THE TASK | Find and copy the lines in the records beneath this task that contain the word "none".

DATA FOR THIS EXERCISE |
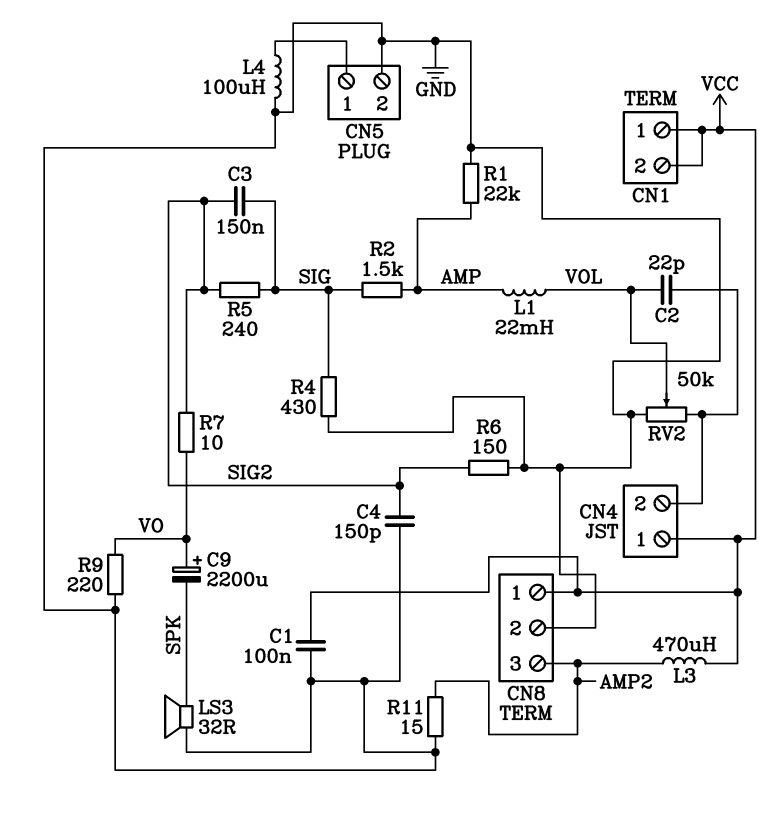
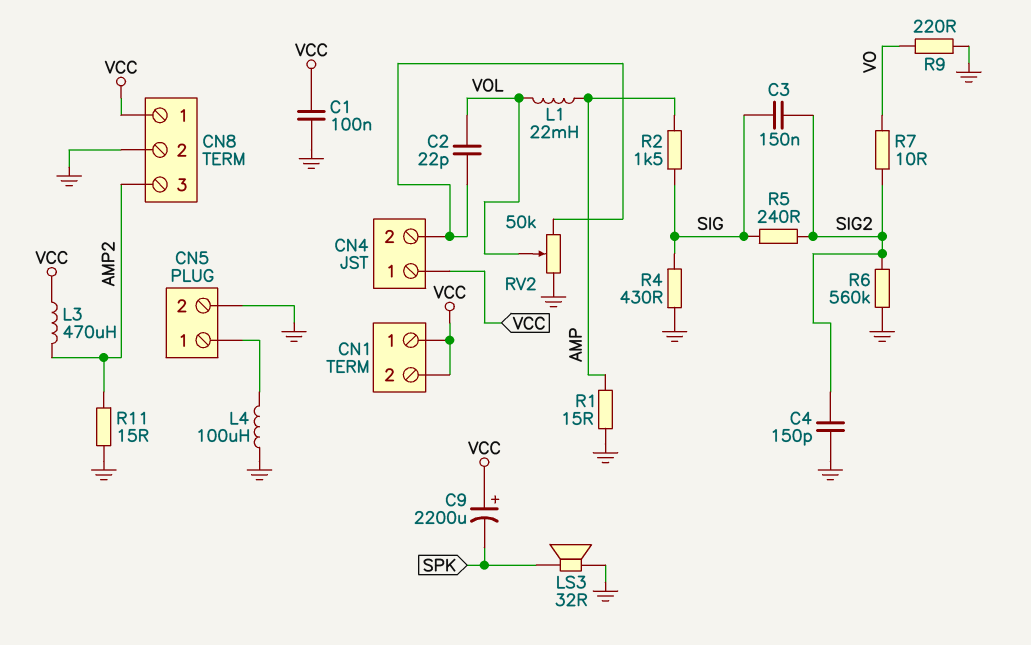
C9: 2200uF (plus VO, minus SPK) -> 2200uF (plus VCC, minus SPK)
R1: 22k (AMP, GND) -> 15 (AMP, GND)
R6: 150 (GND, SIG2) -> 560k (GND, SIG2)

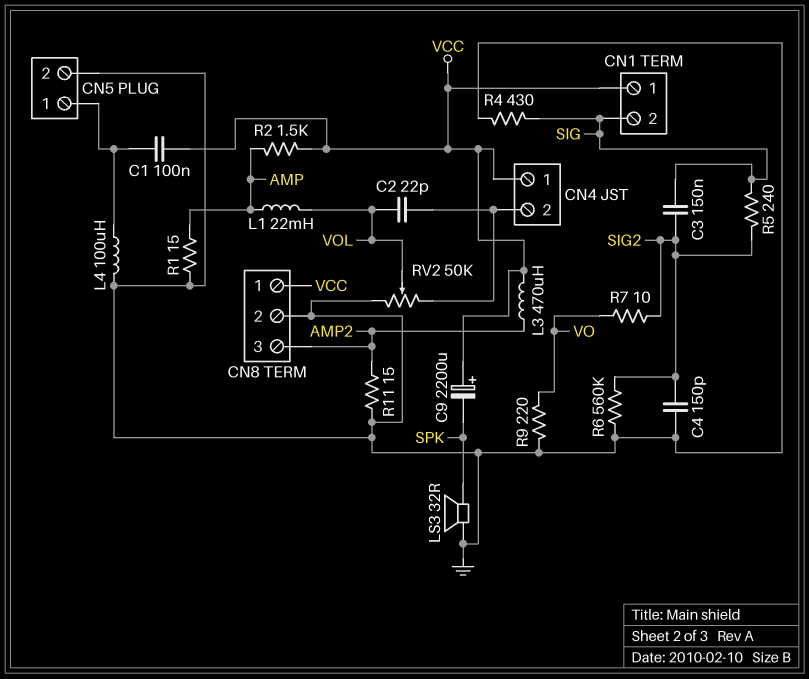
C1: 100nF (GND, VCC) -> 100nF (CN5/1, VCC)
CN1 pin 2: VCC -> SIG
R2: 1.5k (AMP, SIG) -> 1.5k (AMP, VCC)

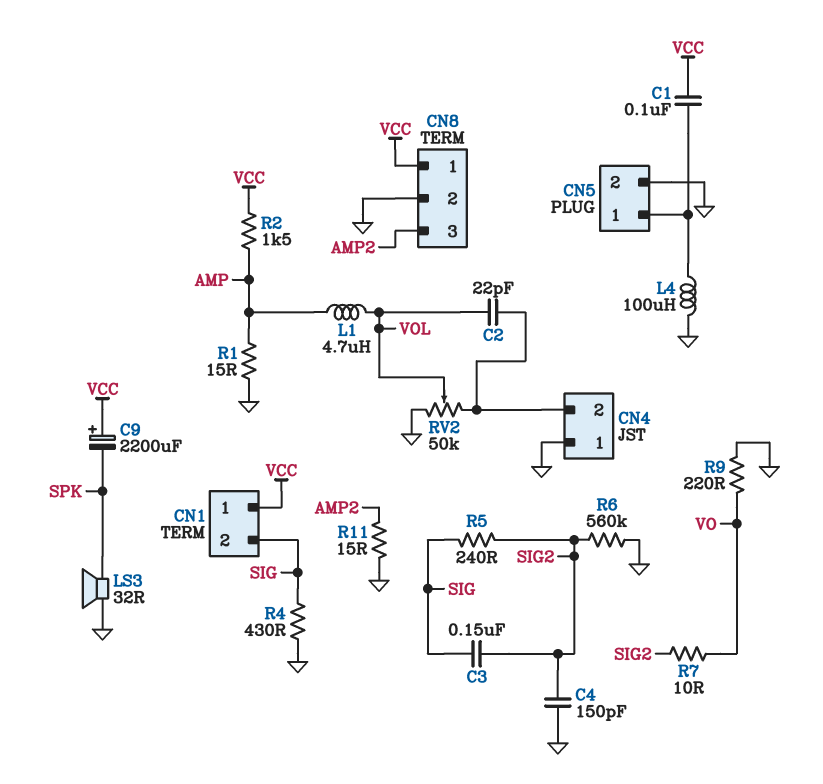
CN4 pin 1: VCC -> GND
L1: 22mH (AMP, VOL) -> 4.7uH (AMP, VOL)
L3: 470uH (AMP2, VCC) -> none

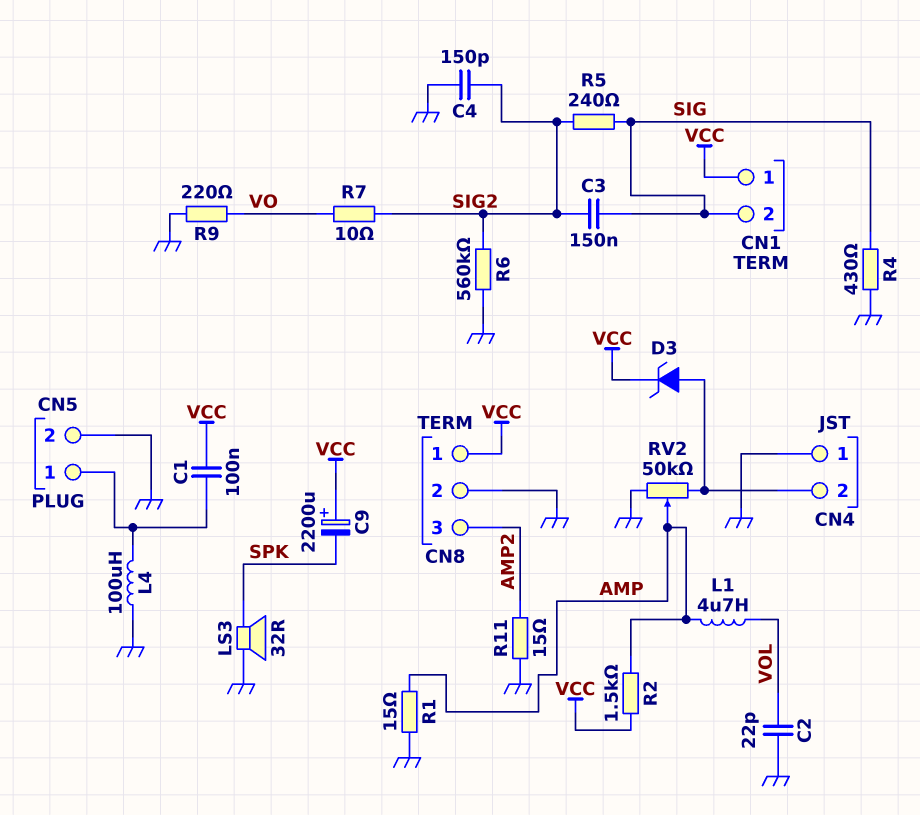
C2: 22pF (CN4/2, VOL) -> 22pF (GND, VOL)
D3: none -> zener (A CN4/2, K VCC)
RV2: 50k (CN4/2, GND, wiper VOL) -> 50k (CN4/2, GND, wiper AMP)

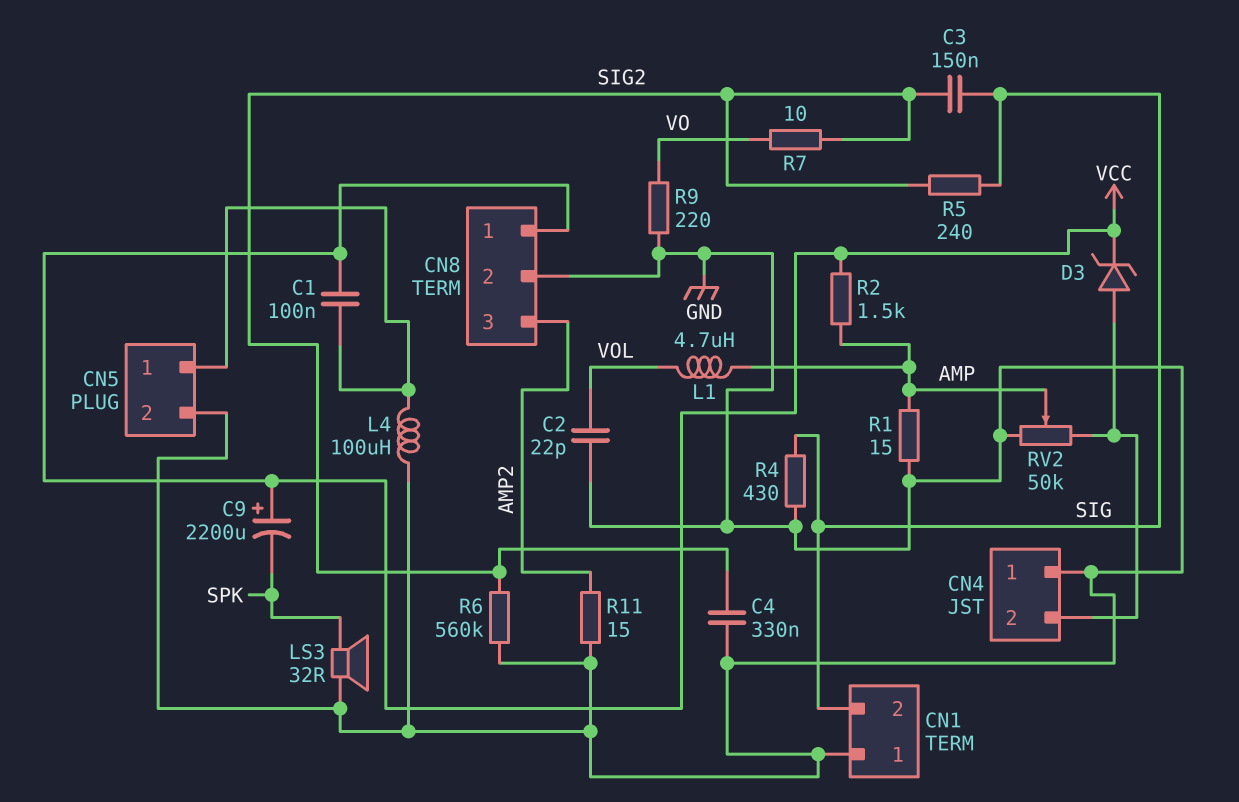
C4: 150pF (GND, SIG2) -> 330nF (GND, SIG2)
CN1 pin 1: VCC -> GND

SOLUTION BELOW |
L3: 470uH (AMP2, VCC) -> none
D3: none -> zener (A CN4/2, K VCC)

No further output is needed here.